* EXERCISE
Shift every coordinate in the answers up by 15, and reproduce the items starting at the line containing "photographers [685, 507]" and ending at the line containing "reserved (149, 2096)", both included, with their requests.

* Collected data entries
§ §

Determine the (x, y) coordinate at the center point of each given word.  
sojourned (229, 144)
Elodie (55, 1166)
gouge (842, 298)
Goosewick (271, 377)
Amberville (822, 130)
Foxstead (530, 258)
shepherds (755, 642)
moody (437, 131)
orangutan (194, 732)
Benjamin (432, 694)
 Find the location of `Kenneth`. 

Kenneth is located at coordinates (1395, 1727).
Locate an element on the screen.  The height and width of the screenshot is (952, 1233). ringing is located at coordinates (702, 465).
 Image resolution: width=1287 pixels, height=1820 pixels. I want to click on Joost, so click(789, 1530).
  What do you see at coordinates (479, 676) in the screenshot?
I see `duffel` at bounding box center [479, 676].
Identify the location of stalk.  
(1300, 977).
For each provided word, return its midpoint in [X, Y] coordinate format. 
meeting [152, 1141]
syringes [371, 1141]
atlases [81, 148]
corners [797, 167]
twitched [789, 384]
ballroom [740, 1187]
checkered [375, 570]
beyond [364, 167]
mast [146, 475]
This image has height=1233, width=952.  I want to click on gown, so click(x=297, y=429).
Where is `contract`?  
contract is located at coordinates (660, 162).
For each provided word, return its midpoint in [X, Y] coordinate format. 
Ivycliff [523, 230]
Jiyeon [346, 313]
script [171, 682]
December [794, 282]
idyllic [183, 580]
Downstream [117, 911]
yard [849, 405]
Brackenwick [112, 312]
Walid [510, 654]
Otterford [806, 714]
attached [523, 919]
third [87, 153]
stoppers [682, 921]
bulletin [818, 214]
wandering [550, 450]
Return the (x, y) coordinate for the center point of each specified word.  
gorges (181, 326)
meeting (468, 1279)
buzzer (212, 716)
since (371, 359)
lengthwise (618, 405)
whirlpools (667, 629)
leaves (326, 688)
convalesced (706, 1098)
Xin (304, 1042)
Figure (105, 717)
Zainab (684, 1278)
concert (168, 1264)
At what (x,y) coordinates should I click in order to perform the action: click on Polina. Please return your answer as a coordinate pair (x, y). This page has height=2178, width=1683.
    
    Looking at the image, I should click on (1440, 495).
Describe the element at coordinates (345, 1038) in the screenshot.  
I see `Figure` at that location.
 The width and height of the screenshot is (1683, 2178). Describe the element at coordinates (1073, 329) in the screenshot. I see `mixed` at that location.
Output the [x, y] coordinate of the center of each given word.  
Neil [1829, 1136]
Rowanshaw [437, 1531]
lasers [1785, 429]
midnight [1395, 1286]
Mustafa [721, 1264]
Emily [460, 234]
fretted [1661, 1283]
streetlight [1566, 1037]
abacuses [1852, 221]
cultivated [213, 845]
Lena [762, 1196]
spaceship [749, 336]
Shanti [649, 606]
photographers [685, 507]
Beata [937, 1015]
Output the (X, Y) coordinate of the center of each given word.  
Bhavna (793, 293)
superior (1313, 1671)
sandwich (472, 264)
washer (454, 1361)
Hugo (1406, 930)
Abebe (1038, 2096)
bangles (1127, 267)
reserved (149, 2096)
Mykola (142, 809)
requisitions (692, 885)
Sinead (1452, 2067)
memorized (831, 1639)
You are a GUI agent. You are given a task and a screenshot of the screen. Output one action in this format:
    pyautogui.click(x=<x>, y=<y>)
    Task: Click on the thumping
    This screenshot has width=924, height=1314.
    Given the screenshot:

§ §

* SOLUTION TO THIS EXERCISE
photographers [700, 522]
Beata [952, 1030]
Output the (X, Y) coordinate of the center of each given word.  
Bhavna (808, 308)
superior (1328, 1686)
sandwich (487, 279)
washer (469, 1376)
Hugo (1421, 945)
Abebe (1053, 2111)
bangles (1142, 282)
reserved (164, 2111)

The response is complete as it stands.